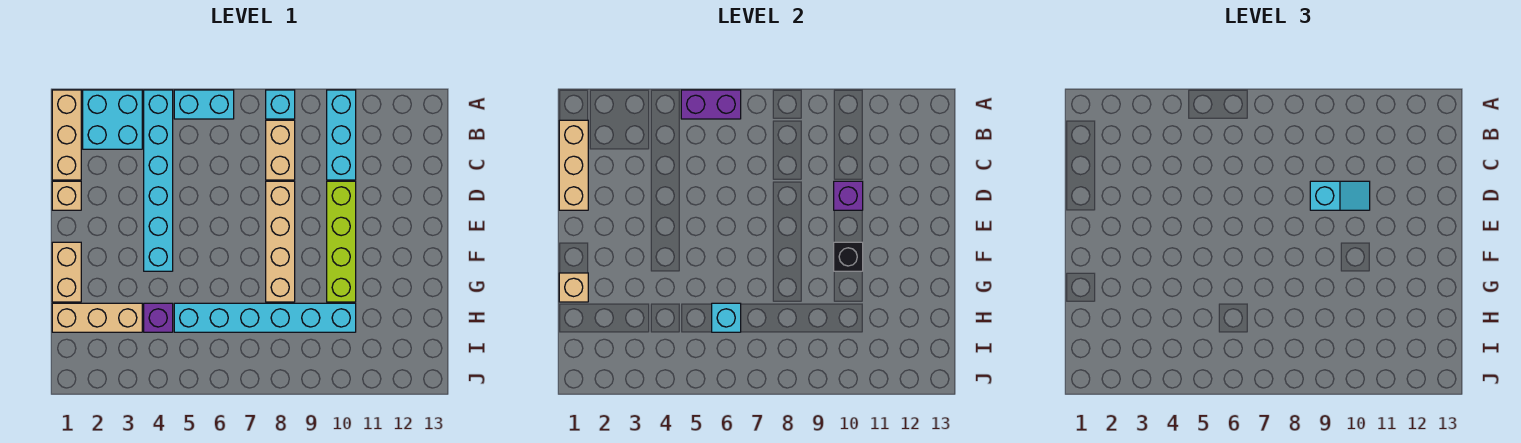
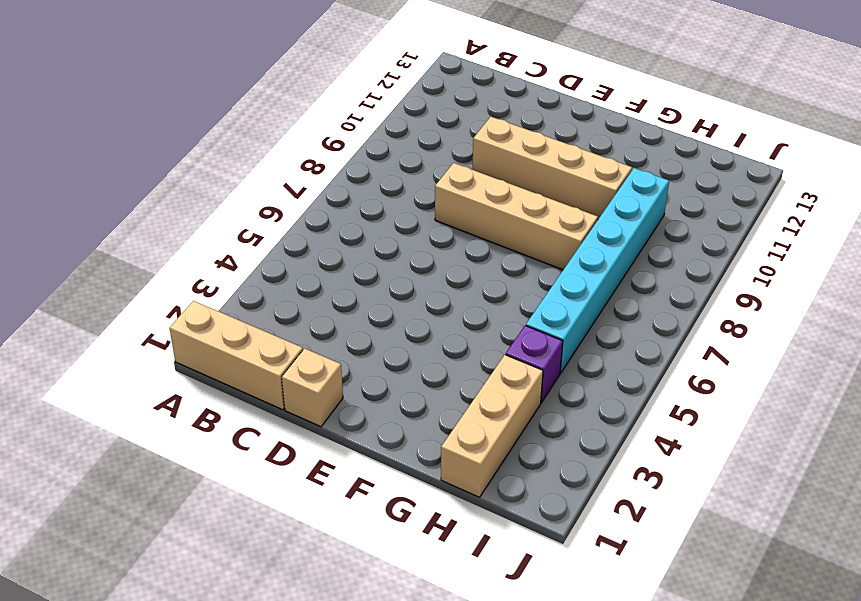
tan brick D10:G10 level 1 -> lime brick D10:G10 level 1
none -> cyan brick A2:B3 level 1
none -> cyan brick A4:F4 level 1
none -> cyan brick A5:A6 level 1

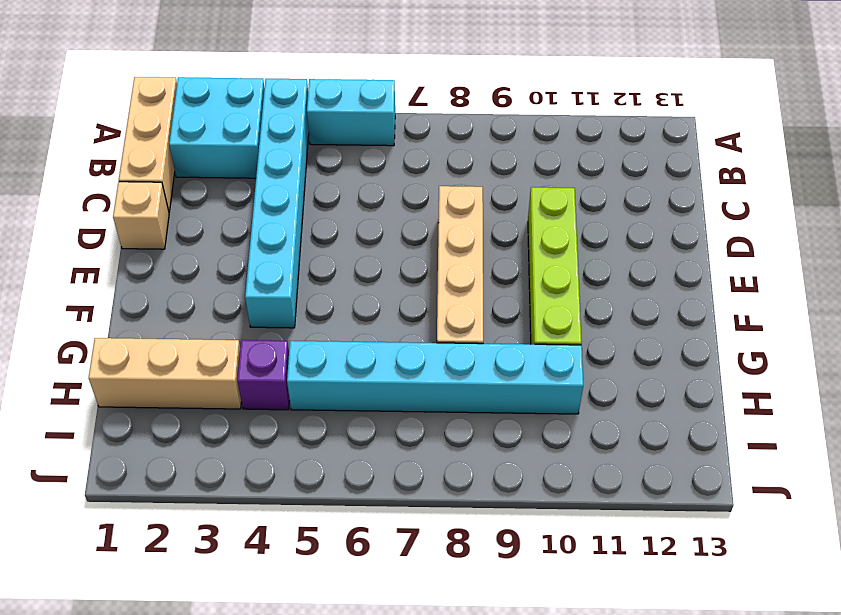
none -> cyan brick A8 level 1
none -> cyan brick A10:C10 level 1
none -> tan brick B8:C8 level 1

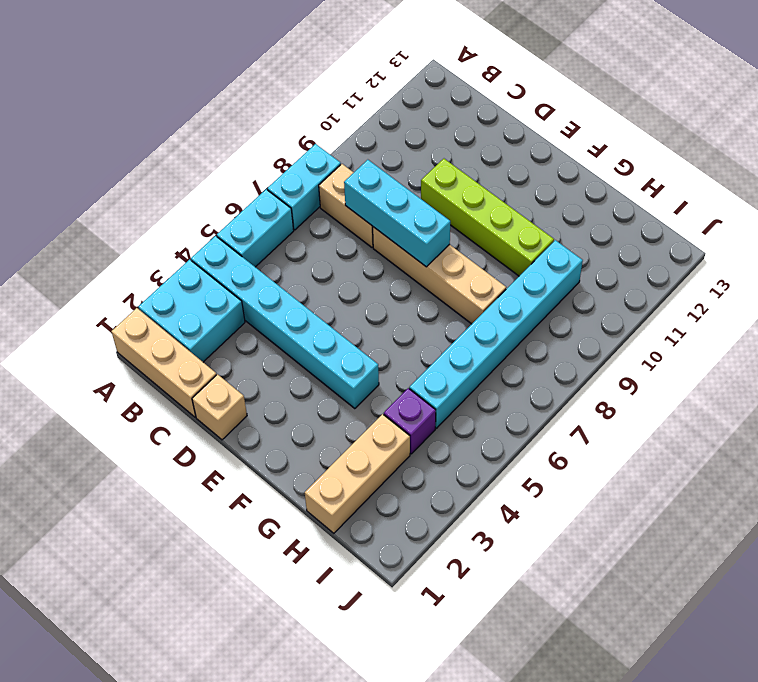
cyan brick A7:A8 level 1 -> cyan brick A8 level 1
cyan brick C8:E8 level 2 -> cyan brick A10:C10 level 1
none -> tan brick F1:G1 level 1
none -> purple brick A5:A6 level 2
none -> tan brick B1:D1 level 2

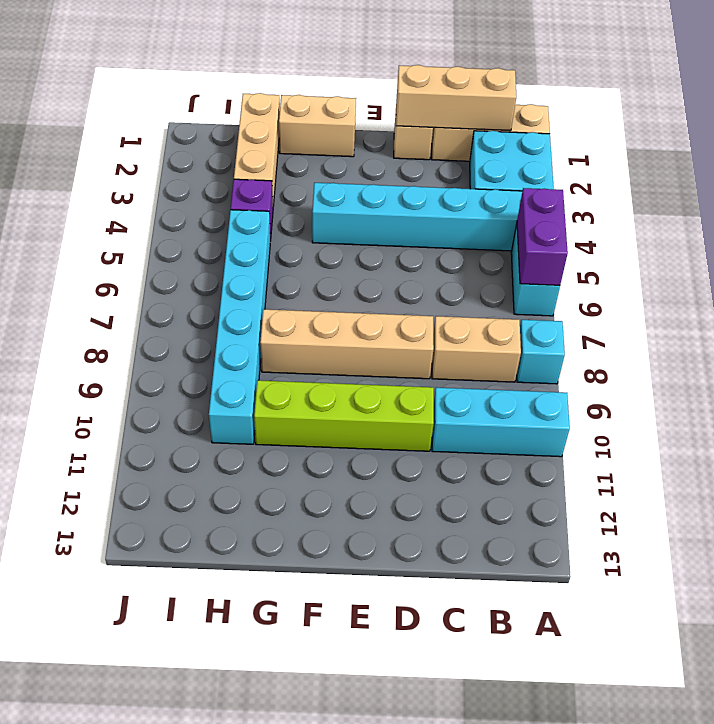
none -> purple brick D10 level 2
none -> black brick F10 level 2
none -> tan brick G1 level 2

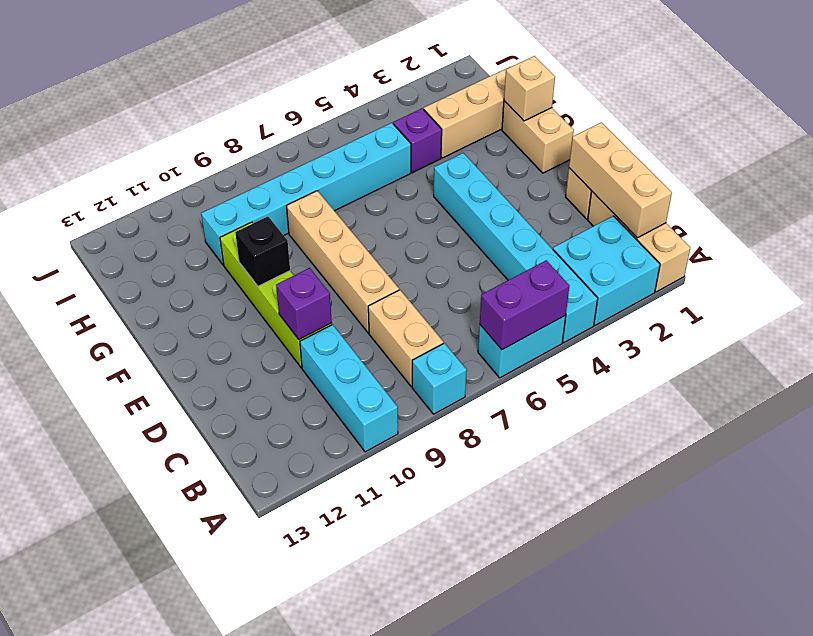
none -> cyan brick H6 level 2
none -> cyan slope D9:D10 level 3 top 9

────────

= EXERCISE BRIEF =
Repeat all of the listing above word for word, and exclude the pictures.

= EXERCISE RESULT =
tan brick D10:G10 level 1 -> lime brick D10:G10 level 1
none -> cyan brick A2:B3 level 1
none -> cyan brick A4:F4 level 1
none -> cyan brick A5:A6 level 1

none -> cyan brick A8 level 1
none -> cyan brick A10:C10 level 1
none -> tan brick B8:C8 level 1

cyan brick A7:A8 level 1 -> cyan brick A8 level 1
cyan brick C8:E8 level 2 -> cyan brick A10:C10 level 1
none -> tan brick F1:G1 level 1
none -> purple brick A5:A6 level 2
none -> tan brick B1:D1 level 2

none -> purple brick D10 level 2
none -> black brick F10 level 2
none -> tan brick G1 level 2

none -> cyan brick H6 level 2
none -> cyan slope D9:D10 level 3 top 9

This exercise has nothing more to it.